[Exercise details]:
Take every line from the listing below that contains "none".

[Input material]:
______________________________
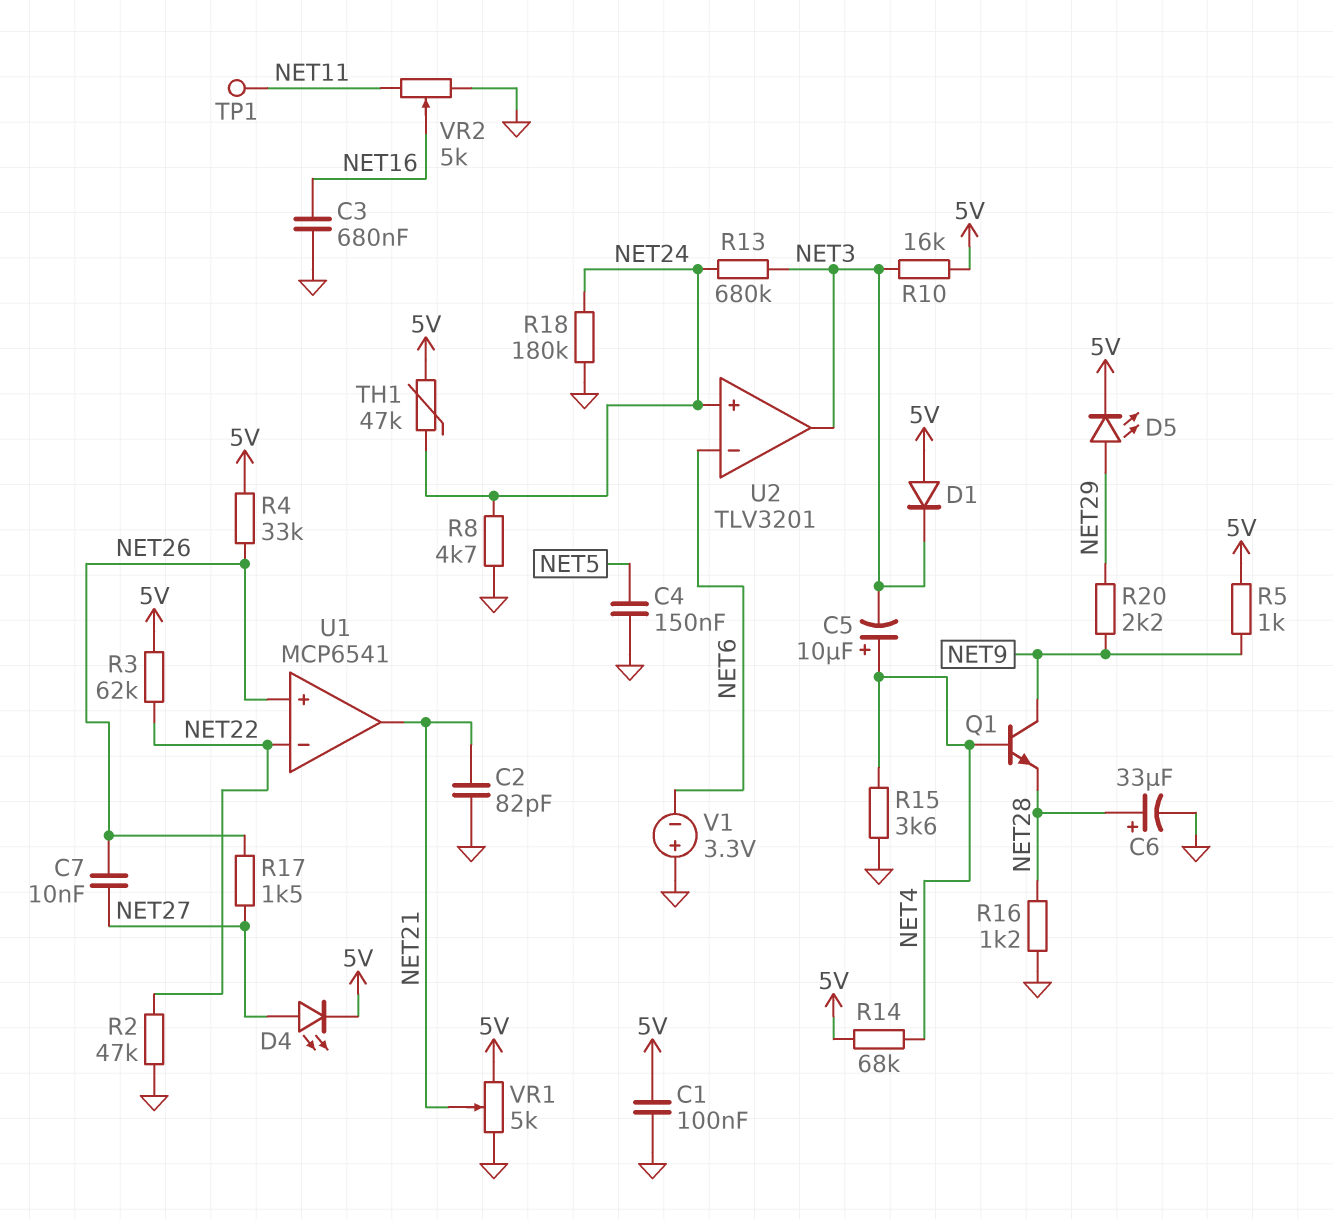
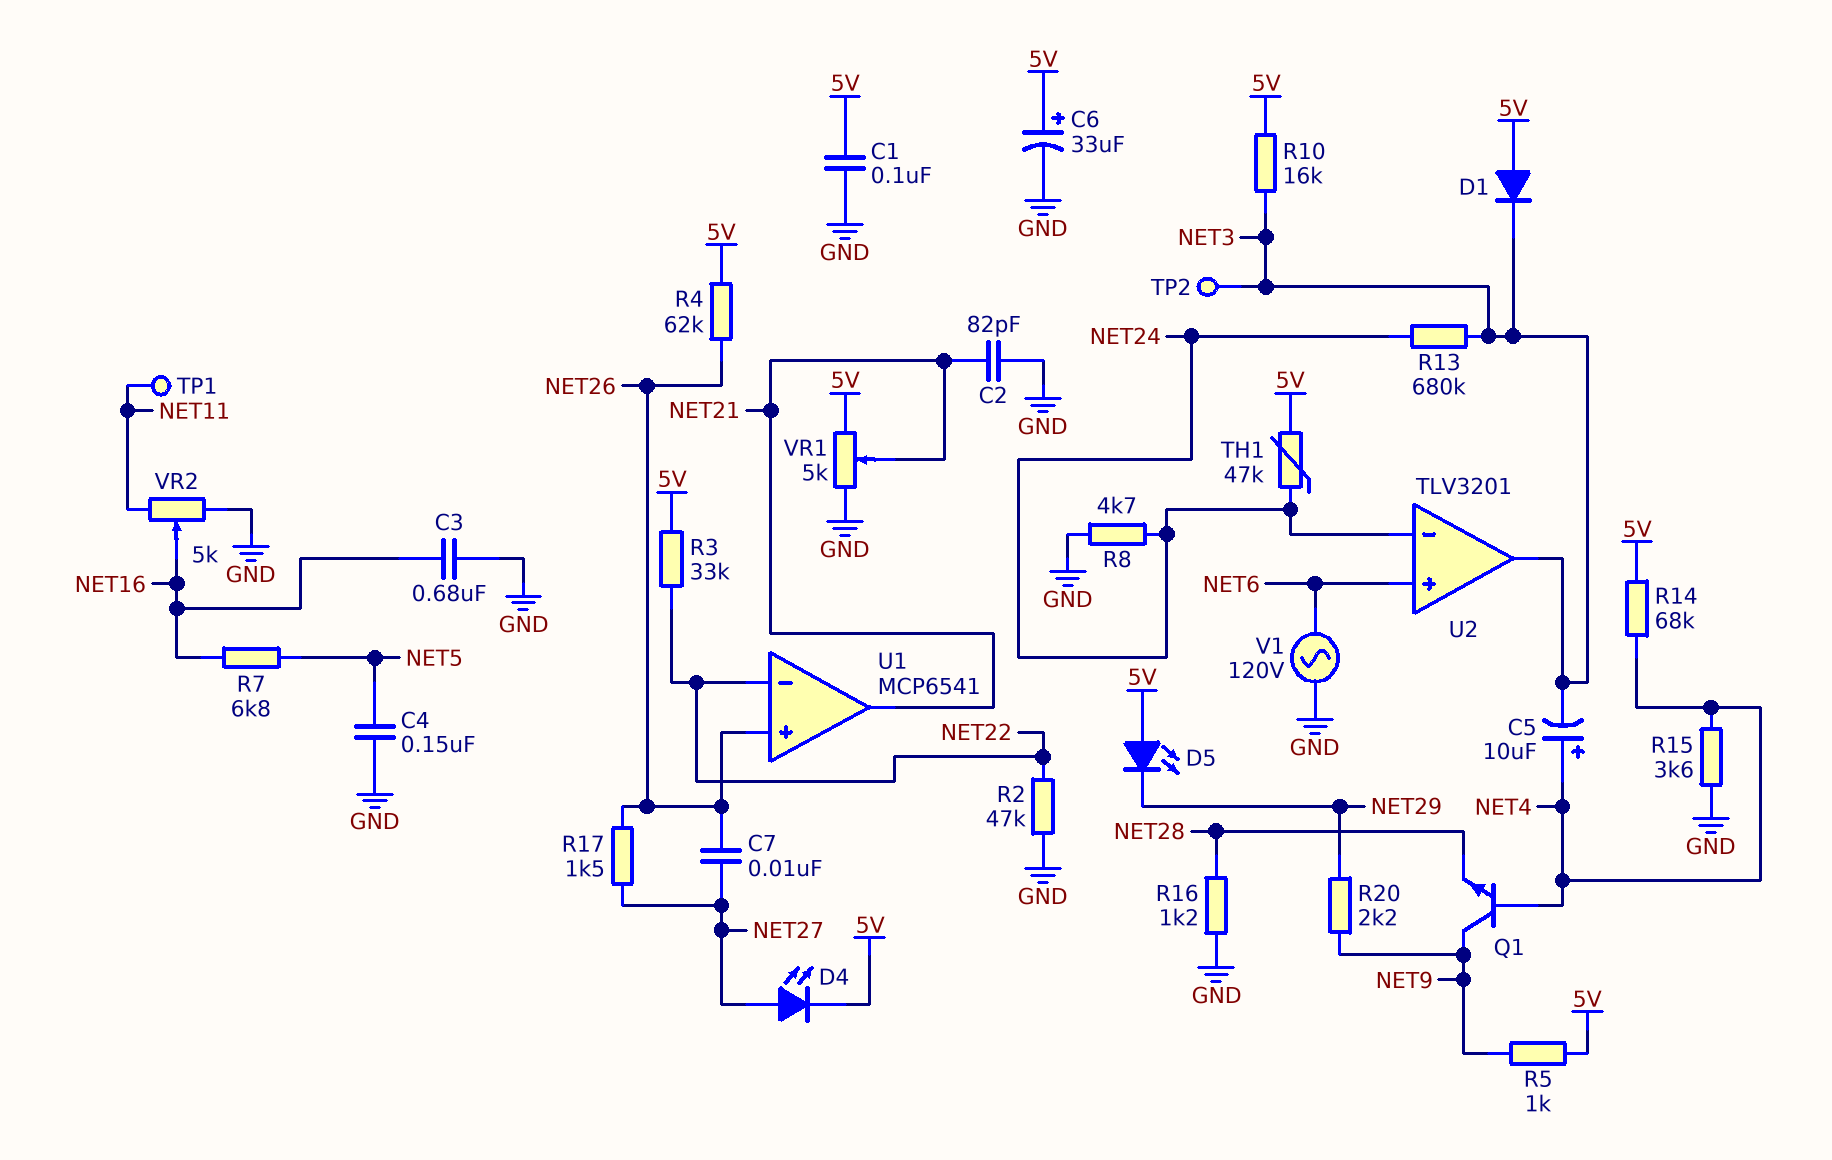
C6: 33uF (plus NET28, minus GND) -> 33uF (plus 5V, minus GND)
D5: LED (A NET29, K 5V) -> LED (A 5V, K NET29)
R3: 62k (5V, NET22) -> 33k (5V, NET22)
R4: 33k (5V, NET26) -> 62k (5V, NET26)
R7: none -> 6.8k (NET5, NET16)
R18: 180k (GND, NET24) -> none
TP2: none -> test point (NET3)
U2 pin in+: NET24 -> NET6
U2 pin in-: NET6 -> NET24
V1: 3.3V (plus GND, minus NET6) -> AC 120V (GND, NET6)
______________________________
[Exercise output]:
R7: none -> 6.8k (NET5, NET16)
R18: 180k (GND, NET24) -> none
TP2: none -> test point (NET3)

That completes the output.